Activity:
Your answer must be the lines from the top of the listing below through the line that holds "grey brick B5", retyped exactly, with no pictures.

Supplied data:
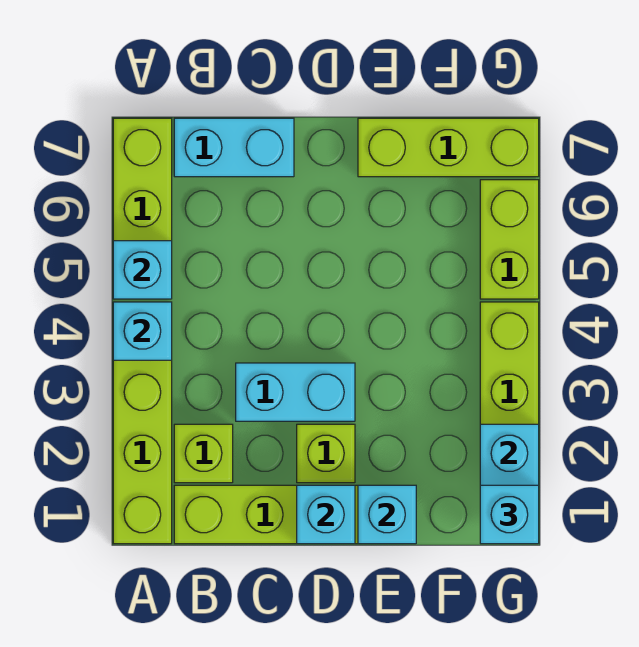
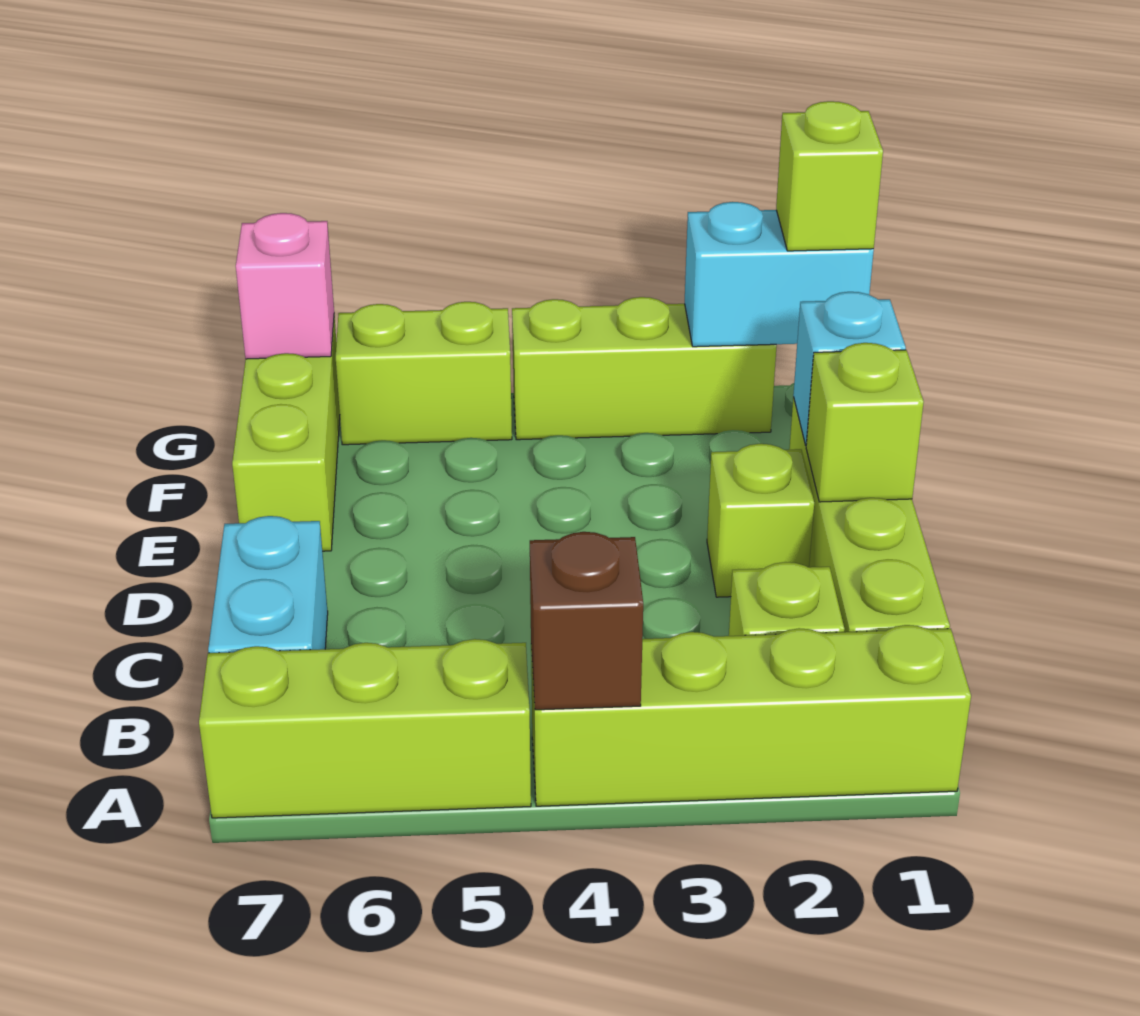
cyan brick A4 level 2 -> brown brick A4 level 2
cyan brick A5 level 2 -> none
cyan brick C3:D3 level 1 -> none
cyan brick D1 level 2 -> lime brick D1 level 2
cyan brick G1 level 3 -> lime brick G1 level 3
none -> pink brick G7 level 2

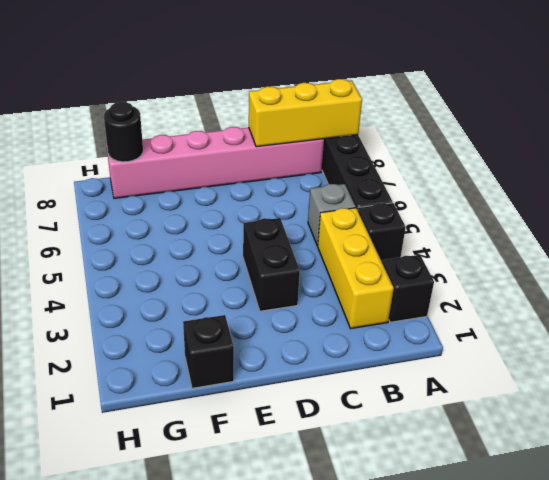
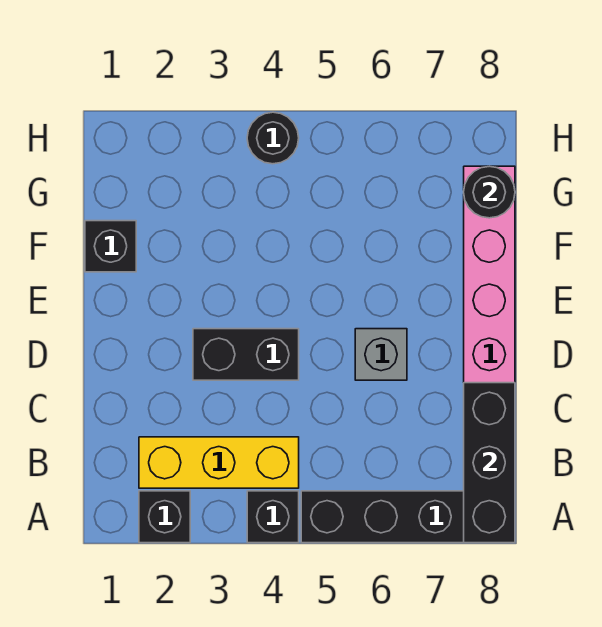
yellow brick A8:C8 level 2 -> black brick A8:C8 level 2
grey brick B5 level 1 -> grey brick D6 level 1
none -> black round brick H4 level 1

Solved problem:
cyan brick A4 level 2 -> brown brick A4 level 2
cyan brick A5 level 2 -> none
cyan brick C3:D3 level 1 -> none
cyan brick D1 level 2 -> lime brick D1 level 2
cyan brick G1 level 3 -> lime brick G1 level 3
none -> pink brick G7 level 2

yellow brick A8:C8 level 2 -> black brick A8:C8 level 2
grey brick B5 level 1 -> grey brick D6 level 1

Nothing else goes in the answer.